◆ **Problem requirements**
Reproduce the records below line for line without changing anything, but leave out the pictures.

◆ **Data listing**

# # # # # # #

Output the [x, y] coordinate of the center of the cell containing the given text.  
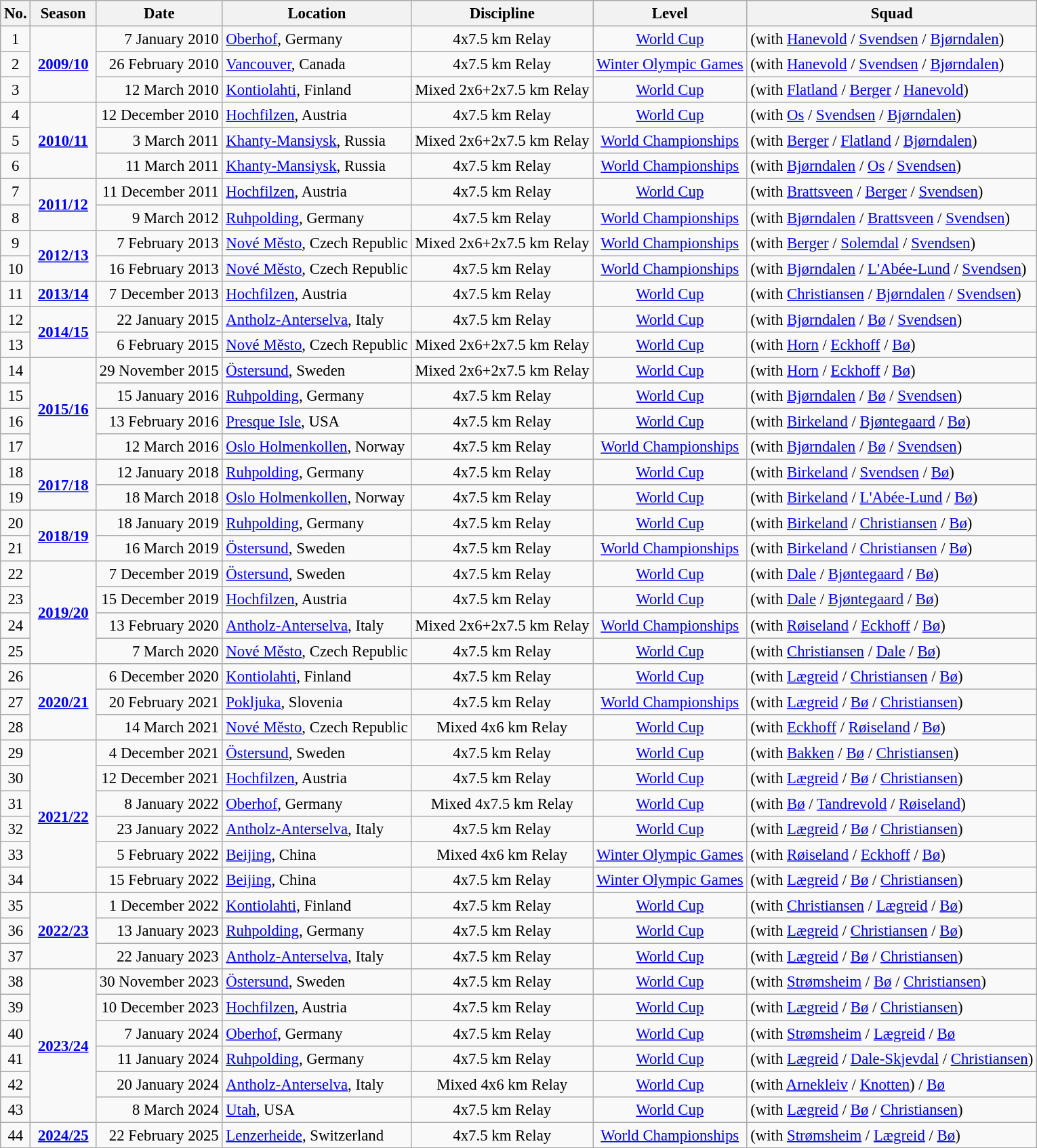
23 January 2022 [159, 829]
2020/21 [64, 701]
7 December 2013 [159, 293]
20 February 2021 [159, 702]
34 [16, 880]
(with Bakken / Bø / Christiansen) [892, 752]
27 [16, 702]
6 [16, 166]
(with Flatland / Berger / Hanevold) [892, 90]
17 [16, 447]
1 [16, 39]
9 [16, 243]
44 [16, 1135]
(with Lægreid / Dale-Skjevdal / Christiansen) [892, 1058]
Season [64, 14]
14 March 2021 [159, 727]
13 February 2016 [159, 421]
2021/22 [64, 816]
9 March 2012 [159, 218]
1 December 2022 [159, 906]
(with Birkeland / L'Abée-Lund / Bø) [892, 497]
19 [16, 497]
11 January 2024 [159, 1058]
(with Bjørndalen / Os / Svendsen) [892, 166]
Lenzerheide, Switzerland [317, 1135]
2013/14 [64, 293]
6 February 2015 [159, 345]
13 [16, 345]
2019/20 [64, 612]
32 [16, 829]
2014/15 [64, 332]
Utah, USA [317, 1109]
16 [16, 421]
38 [16, 982]
12 December 2021 [159, 778]
35 [16, 906]
3 [16, 90]
12 March 2010 [159, 90]
(with Christiansen / Bjørndalen / Svendsen) [892, 293]
Date [159, 14]
2011/12 [64, 205]
41 [16, 1058]
Location [317, 14]
20 January 2024 [159, 1084]
11 March 2011 [159, 166]
(with Eckhoff / Røiseland / Bø) [892, 727]
(with Birkeland / Svendsen / Bø) [892, 472]
5 February 2022 [159, 855]
(with Strømsheim / Bø / Christiansen) [892, 982]
7 December 2019 [159, 574]
12 [16, 319]
7 January 2010 [159, 39]
43 [16, 1109]
42 [16, 1084]
Mixed 4x7.5 km Relay [502, 803]
13 February 2020 [159, 625]
7 [16, 192]
(with Bjørndalen / L'Abée-Lund / Svendsen) [892, 268]
2015/16 [64, 408]
25 [16, 651]
12 December 2010 [159, 115]
No. [16, 14]
16 March 2019 [159, 548]
15 January 2016 [159, 396]
11 December 2011 [159, 192]
Squad [892, 14]
5 [16, 141]
2 [16, 64]
11 [16, 293]
2018/19 [64, 535]
29 November 2015 [159, 370]
15 December 2019 [159, 600]
2009/10 [64, 65]
22 February 2025 [159, 1135]
2010/11 [64, 141]
33 [16, 855]
2023/24 [64, 1046]
31 [16, 803]
18 January 2019 [159, 523]
28 [16, 727]
13 January 2023 [159, 931]
(with Berger / Flatland / Bjørndalen) [892, 141]
6 December 2020 [159, 676]
2024/25 [64, 1135]
30 November 2023 [159, 982]
15 [16, 396]
4 December 2021 [159, 752]
23 [16, 600]
8 January 2022 [159, 803]
Pokljuka, Slovenia [317, 702]
Discipline [502, 14]
2022/23 [64, 931]
7 February 2013 [159, 243]
14 [16, 370]
4 [16, 115]
(with Christiansen / Lægreid / Bø) [892, 906]
(with Bjørndalen / Brattsveen / Svendsen) [892, 218]
18 March 2018 [159, 497]
Presque Isle, USA [317, 421]
37 [16, 956]
12 March 2016 [159, 447]
24 [16, 625]
(with Arnekleiv / Knotten) / Bø [892, 1084]
29 [16, 752]
(with Strømsheim / Lægreid / Bø) [892, 1135]
36 [16, 931]
10 December 2023 [159, 1007]
(with Christiansen / Dale / Bø) [892, 651]
(with Bø / Tandrevold / Røiseland) [892, 803]
21 [16, 548]
16 February 2013 [159, 268]
12 January 2018 [159, 472]
(with Strømsheim / Lægreid / Bø [892, 1033]
39 [16, 1007]
26 [16, 676]
Level [670, 14]
20 [16, 523]
22 January 2015 [159, 319]
2012/13 [64, 255]
(with Brattsveen / Berger / Svendsen) [892, 192]
10 [16, 268]
7 January 2024 [159, 1033]
26 February 2010 [159, 64]
7 March 2020 [159, 651]
30 [16, 778]
8 March 2024 [159, 1109]
15 February 2022 [159, 880]
18 [16, 472]
3 March 2011 [159, 141]
40 [16, 1033]
2017/18 [64, 485]
(with Os / Svendsen / Bjørndalen) [892, 115]
22 [16, 574]
(with Berger / Solemdal / Svendsen) [892, 243]
(with Birkeland / Bjøntegaard / Bø) [892, 421]
8 [16, 218]
Vancouver, Canada [317, 64]
22 January 2023 [159, 956]
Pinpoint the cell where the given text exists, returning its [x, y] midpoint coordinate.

# # # # # # #

◆ **Task answer**
Output the [x, y] coordinate of the center of the cell containing the given text.  
23 January 2022 [159, 829]
2020/21 [64, 701]
7 December 2013 [159, 293]
20 February 2021 [159, 702]
34 [16, 880]
(with Bakken / Bø / Christiansen) [892, 752]
27 [16, 702]
6 [16, 166]
(with Flatland / Berger / Hanevold) [892, 90]
17 [16, 447]
1 [16, 39]
9 [16, 243]
44 [16, 1135]
(with Lægreid / Dale-Skjevdal / Christiansen) [892, 1058]
Season [64, 14]
14 March 2021 [159, 727]
13 February 2016 [159, 421]
2021/22 [64, 816]
9 March 2012 [159, 218]
1 December 2022 [159, 906]
(with Birkeland / L'Abée-Lund / Bø) [892, 497]
19 [16, 497]
11 January 2024 [159, 1058]
(with Bjørndalen / Os / Svendsen) [892, 166]
Lenzerheide, Switzerland [317, 1135]
2013/14 [64, 293]
6 February 2015 [159, 345]
13 [16, 345]
2019/20 [64, 612]
32 [16, 829]
2014/15 [64, 332]
Utah, USA [317, 1109]
16 [16, 421]
38 [16, 982]
12 December 2021 [159, 778]
35 [16, 906]
3 [16, 90]
12 March 2010 [159, 90]
(with Christiansen / Bjørndalen / Svendsen) [892, 293]
Date [159, 14]
2011/12 [64, 205]
41 [16, 1058]
Location [317, 14]
20 January 2024 [159, 1084]
11 March 2011 [159, 166]
(with Eckhoff / Røiseland / Bø) [892, 727]
(with Birkeland / Svendsen / Bø) [892, 472]
5 February 2022 [159, 855]
(with Strømsheim / Bø / Christiansen) [892, 982]
7 December 2019 [159, 574]
12 [16, 319]
7 January 2010 [159, 39]
43 [16, 1109]
42 [16, 1084]
Mixed 4x7.5 km Relay [502, 803]
13 February 2020 [159, 625]
7 [16, 192]
(with Bjørndalen / L'Abée-Lund / Svendsen) [892, 268]
2015/16 [64, 408]
25 [16, 651]
12 December 2010 [159, 115]
No. [16, 14]
16 March 2019 [159, 548]
15 January 2016 [159, 396]
11 December 2011 [159, 192]
Squad [892, 14]
5 [16, 141]
2 [16, 64]
11 [16, 293]
2018/19 [64, 535]
29 November 2015 [159, 370]
15 December 2019 [159, 600]
2009/10 [64, 65]
22 February 2025 [159, 1135]
2010/11 [64, 141]
33 [16, 855]
2023/24 [64, 1046]
31 [16, 803]
18 January 2019 [159, 523]
28 [16, 727]
13 January 2023 [159, 931]
(with Berger / Flatland / Bjørndalen) [892, 141]
6 December 2020 [159, 676]
2024/25 [64, 1135]
30 November 2023 [159, 982]
15 [16, 396]
4 December 2021 [159, 752]
23 [16, 600]
8 January 2022 [159, 803]
Pokljuka, Slovenia [317, 702]
Discipline [502, 14]
2022/23 [64, 931]
7 February 2013 [159, 243]
14 [16, 370]
4 [16, 115]
(with Christiansen / Lægreid / Bø) [892, 906]
(with Bjørndalen / Brattsveen / Svendsen) [892, 218]
18 March 2018 [159, 497]
Presque Isle, USA [317, 421]
37 [16, 956]
12 March 2016 [159, 447]
24 [16, 625]
(with Arnekleiv / Knotten) / Bø [892, 1084]
29 [16, 752]
(with Strømsheim / Lægreid / Bø) [892, 1135]
36 [16, 931]
10 December 2023 [159, 1007]
(with Christiansen / Dale / Bø) [892, 651]
(with Bø / Tandrevold / Røiseland) [892, 803]
21 [16, 548]
16 February 2013 [159, 268]
12 January 2018 [159, 472]
(with Strømsheim / Lægreid / Bø [892, 1033]
39 [16, 1007]
26 [16, 676]
Level [670, 14]
20 [16, 523]
22 January 2015 [159, 319]
2012/13 [64, 255]
(with Brattsveen / Berger / Svendsen) [892, 192]
10 [16, 268]
7 January 2024 [159, 1033]
26 February 2010 [159, 64]
7 March 2020 [159, 651]
30 [16, 778]
8 March 2024 [159, 1109]
15 February 2022 [159, 880]
18 [16, 472]
3 March 2011 [159, 141]
40 [16, 1033]
2017/18 [64, 485]
(with Os / Svendsen / Bjørndalen) [892, 115]
22 [16, 574]
(with Berger / Solemdal / Svendsen) [892, 243]
(with Birkeland / Bjøntegaard / Bø) [892, 421]
8 [16, 218]
Vancouver, Canada [317, 64]
22 January 2023 [159, 956]
Pinpoint the cell where the given text exists, returning its [x, y] midpoint coordinate.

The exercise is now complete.